**Provided entries:**

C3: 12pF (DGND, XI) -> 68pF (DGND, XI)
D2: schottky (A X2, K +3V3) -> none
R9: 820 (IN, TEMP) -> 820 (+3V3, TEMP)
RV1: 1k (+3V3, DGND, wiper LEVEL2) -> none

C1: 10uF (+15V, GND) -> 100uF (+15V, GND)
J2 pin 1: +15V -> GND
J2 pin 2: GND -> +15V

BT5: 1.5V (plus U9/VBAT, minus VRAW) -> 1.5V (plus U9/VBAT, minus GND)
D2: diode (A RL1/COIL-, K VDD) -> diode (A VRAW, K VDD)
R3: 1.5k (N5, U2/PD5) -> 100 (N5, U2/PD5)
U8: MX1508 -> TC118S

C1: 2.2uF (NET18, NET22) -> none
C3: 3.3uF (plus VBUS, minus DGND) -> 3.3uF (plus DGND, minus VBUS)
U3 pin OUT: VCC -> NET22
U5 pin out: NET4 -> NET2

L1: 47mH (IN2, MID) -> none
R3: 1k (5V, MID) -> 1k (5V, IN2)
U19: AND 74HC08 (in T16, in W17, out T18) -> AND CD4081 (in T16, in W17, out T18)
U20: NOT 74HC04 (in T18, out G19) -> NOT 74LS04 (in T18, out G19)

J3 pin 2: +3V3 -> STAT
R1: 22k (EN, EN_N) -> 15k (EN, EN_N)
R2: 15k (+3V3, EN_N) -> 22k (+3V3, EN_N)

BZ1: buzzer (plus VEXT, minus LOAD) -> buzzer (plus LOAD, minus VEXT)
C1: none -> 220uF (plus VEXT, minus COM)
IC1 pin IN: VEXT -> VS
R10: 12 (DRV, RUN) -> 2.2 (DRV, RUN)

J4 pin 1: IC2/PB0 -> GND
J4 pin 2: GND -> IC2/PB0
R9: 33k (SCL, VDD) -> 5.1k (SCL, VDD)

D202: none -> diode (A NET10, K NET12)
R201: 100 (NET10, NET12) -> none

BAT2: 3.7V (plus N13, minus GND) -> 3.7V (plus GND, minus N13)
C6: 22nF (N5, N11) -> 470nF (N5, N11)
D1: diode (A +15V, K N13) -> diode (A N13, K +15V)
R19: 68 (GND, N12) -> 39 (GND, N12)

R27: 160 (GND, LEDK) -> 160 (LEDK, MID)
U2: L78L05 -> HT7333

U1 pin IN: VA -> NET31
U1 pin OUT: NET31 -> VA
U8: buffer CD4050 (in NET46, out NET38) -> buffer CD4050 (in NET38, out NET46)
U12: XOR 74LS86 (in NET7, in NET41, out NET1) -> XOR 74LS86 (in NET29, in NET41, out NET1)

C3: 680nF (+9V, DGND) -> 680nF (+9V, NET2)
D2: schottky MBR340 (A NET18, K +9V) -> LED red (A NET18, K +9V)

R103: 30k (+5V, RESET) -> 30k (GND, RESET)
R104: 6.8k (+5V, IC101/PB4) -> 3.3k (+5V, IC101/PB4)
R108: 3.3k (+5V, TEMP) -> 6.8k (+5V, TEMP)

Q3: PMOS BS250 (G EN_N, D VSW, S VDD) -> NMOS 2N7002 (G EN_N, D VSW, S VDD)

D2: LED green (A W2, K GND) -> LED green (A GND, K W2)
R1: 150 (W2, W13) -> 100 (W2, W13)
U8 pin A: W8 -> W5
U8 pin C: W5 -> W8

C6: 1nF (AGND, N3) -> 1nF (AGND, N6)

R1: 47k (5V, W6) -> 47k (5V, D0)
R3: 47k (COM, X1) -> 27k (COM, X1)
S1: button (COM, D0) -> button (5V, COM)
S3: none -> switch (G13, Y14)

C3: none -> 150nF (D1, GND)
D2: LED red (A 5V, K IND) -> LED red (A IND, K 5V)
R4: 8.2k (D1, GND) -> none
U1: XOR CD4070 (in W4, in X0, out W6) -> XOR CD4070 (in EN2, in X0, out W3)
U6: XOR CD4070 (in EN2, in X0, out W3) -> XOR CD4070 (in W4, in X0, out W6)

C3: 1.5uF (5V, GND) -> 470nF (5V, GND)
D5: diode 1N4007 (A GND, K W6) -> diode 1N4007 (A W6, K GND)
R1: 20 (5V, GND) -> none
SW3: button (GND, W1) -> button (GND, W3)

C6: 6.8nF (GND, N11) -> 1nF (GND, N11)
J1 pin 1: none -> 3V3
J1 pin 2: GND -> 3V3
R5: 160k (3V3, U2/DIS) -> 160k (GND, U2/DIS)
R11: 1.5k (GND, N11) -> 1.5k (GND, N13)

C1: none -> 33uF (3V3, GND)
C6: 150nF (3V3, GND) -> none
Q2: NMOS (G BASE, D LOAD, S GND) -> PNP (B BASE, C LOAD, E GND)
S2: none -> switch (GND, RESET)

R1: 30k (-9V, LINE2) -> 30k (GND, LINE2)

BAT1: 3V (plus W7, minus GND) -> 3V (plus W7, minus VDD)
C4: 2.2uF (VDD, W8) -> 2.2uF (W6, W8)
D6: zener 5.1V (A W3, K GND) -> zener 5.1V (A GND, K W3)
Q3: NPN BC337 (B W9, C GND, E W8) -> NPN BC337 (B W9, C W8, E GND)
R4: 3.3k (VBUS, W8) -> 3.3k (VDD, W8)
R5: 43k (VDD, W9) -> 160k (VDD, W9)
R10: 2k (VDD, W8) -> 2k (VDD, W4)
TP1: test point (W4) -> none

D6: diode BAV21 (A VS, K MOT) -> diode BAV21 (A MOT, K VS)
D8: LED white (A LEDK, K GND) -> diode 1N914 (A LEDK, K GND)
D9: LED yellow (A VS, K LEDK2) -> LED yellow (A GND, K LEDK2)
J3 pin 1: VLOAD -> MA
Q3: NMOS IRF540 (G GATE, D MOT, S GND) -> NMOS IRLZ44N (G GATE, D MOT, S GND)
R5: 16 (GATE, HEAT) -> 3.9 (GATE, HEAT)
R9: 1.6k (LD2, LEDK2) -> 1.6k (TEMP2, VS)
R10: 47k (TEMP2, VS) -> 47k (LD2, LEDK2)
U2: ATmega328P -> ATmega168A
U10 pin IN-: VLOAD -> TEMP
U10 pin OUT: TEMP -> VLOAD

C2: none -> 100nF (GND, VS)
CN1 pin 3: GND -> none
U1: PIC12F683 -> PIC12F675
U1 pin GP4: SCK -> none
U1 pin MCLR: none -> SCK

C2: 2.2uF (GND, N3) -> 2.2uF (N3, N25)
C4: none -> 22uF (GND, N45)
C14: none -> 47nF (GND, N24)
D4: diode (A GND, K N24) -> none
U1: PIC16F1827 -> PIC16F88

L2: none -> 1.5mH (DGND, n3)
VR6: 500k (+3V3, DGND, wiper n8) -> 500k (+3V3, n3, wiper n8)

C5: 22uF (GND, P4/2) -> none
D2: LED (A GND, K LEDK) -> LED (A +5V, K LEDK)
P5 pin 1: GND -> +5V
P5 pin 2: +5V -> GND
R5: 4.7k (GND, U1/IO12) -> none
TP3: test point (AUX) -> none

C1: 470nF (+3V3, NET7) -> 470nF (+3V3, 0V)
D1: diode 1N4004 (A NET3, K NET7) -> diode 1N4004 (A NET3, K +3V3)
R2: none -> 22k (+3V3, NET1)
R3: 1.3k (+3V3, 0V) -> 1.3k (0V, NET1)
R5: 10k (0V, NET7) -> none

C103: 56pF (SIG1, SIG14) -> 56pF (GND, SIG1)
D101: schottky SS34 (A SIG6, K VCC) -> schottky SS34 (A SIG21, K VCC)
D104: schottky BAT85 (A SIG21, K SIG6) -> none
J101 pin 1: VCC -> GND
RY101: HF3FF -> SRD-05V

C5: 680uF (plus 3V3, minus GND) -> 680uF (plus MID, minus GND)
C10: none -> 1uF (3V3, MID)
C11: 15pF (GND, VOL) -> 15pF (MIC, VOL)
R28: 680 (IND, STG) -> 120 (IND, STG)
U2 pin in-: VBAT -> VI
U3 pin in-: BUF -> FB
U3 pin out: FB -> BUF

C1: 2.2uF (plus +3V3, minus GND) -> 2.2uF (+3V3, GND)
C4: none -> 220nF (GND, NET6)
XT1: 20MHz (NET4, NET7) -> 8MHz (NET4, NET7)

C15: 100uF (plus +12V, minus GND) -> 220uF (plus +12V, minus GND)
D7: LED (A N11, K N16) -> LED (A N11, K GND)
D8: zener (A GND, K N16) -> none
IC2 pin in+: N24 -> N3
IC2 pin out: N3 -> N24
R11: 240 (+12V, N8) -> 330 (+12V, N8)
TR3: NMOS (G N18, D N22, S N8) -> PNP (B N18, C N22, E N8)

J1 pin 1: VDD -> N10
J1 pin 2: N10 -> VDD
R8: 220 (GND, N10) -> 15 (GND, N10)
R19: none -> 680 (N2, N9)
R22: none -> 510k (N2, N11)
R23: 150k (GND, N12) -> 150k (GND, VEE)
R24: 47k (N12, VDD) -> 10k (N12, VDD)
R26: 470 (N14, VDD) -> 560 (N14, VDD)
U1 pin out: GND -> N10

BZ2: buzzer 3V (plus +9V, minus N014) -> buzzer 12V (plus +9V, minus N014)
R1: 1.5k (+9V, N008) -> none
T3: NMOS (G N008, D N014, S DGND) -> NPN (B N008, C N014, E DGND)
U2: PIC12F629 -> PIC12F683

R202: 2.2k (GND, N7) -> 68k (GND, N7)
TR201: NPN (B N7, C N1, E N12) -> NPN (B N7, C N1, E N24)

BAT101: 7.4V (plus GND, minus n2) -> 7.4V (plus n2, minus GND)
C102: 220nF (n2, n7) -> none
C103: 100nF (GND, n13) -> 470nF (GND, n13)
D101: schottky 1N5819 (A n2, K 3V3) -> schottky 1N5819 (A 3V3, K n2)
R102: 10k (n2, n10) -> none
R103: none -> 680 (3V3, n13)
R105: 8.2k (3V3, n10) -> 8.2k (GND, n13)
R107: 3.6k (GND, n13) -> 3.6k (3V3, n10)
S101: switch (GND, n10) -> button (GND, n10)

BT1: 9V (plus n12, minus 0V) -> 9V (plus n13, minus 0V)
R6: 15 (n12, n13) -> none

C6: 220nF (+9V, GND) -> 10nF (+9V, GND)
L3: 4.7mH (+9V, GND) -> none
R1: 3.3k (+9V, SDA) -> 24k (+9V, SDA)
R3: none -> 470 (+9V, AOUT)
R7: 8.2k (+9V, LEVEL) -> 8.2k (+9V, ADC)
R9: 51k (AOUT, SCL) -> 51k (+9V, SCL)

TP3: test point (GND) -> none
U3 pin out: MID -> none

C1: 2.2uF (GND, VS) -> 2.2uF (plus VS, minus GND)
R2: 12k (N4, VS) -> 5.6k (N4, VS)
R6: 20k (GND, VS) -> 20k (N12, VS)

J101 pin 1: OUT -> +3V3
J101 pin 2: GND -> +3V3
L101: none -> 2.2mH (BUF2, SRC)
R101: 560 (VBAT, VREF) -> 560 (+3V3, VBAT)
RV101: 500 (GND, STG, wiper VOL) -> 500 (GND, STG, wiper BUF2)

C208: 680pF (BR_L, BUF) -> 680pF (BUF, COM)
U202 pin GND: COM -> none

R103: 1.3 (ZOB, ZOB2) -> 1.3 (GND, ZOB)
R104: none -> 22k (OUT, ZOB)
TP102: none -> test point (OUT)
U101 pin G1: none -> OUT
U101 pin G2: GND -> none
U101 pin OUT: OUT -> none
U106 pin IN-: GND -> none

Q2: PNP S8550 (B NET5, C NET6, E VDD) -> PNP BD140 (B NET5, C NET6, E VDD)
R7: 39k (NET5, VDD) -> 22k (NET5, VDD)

**What to do:** Return exactly, and only, the lines from the start of the listing through the line with "C6: 22nF (N5, N11) -> 470nF (N5, N11)".

**Worked solution:**
C3: 12pF (DGND, XI) -> 68pF (DGND, XI)
D2: schottky (A X2, K +3V3) -> none
R9: 820 (IN, TEMP) -> 820 (+3V3, TEMP)
RV1: 1k (+3V3, DGND, wiper LEVEL2) -> none

C1: 10uF (+15V, GND) -> 100uF (+15V, GND)
J2 pin 1: +15V -> GND
J2 pin 2: GND -> +15V

BT5: 1.5V (plus U9/VBAT, minus VRAW) -> 1.5V (plus U9/VBAT, minus GND)
D2: diode (A RL1/COIL-, K VDD) -> diode (A VRAW, K VDD)
R3: 1.5k (N5, U2/PD5) -> 100 (N5, U2/PD5)
U8: MX1508 -> TC118S

C1: 2.2uF (NET18, NET22) -> none
C3: 3.3uF (plus VBUS, minus DGND) -> 3.3uF (plus DGND, minus VBUS)
U3 pin OUT: VCC -> NET22
U5 pin out: NET4 -> NET2

L1: 47mH (IN2, MID) -> none
R3: 1k (5V, MID) -> 1k (5V, IN2)
U19: AND 74HC08 (in T16, in W17, out T18) -> AND CD4081 (in T16, in W17, out T18)
U20: NOT 74HC04 (in T18, out G19) -> NOT 74LS04 (in T18, out G19)

J3 pin 2: +3V3 -> STAT
R1: 22k (EN, EN_N) -> 15k (EN, EN_N)
R2: 15k (+3V3, EN_N) -> 22k (+3V3, EN_N)

BZ1: buzzer (plus VEXT, minus LOAD) -> buzzer (plus LOAD, minus VEXT)
C1: none -> 220uF (plus VEXT, minus COM)
IC1 pin IN: VEXT -> VS
R10: 12 (DRV, RUN) -> 2.2 (DRV, RUN)

J4 pin 1: IC2/PB0 -> GND
J4 pin 2: GND -> IC2/PB0
R9: 33k (SCL, VDD) -> 5.1k (SCL, VDD)

D202: none -> diode (A NET10, K NET12)
R201: 100 (NET10, NET12) -> none

BAT2: 3.7V (plus N13, minus GND) -> 3.7V (plus GND, minus N13)
C6: 22nF (N5, N11) -> 470nF (N5, N11)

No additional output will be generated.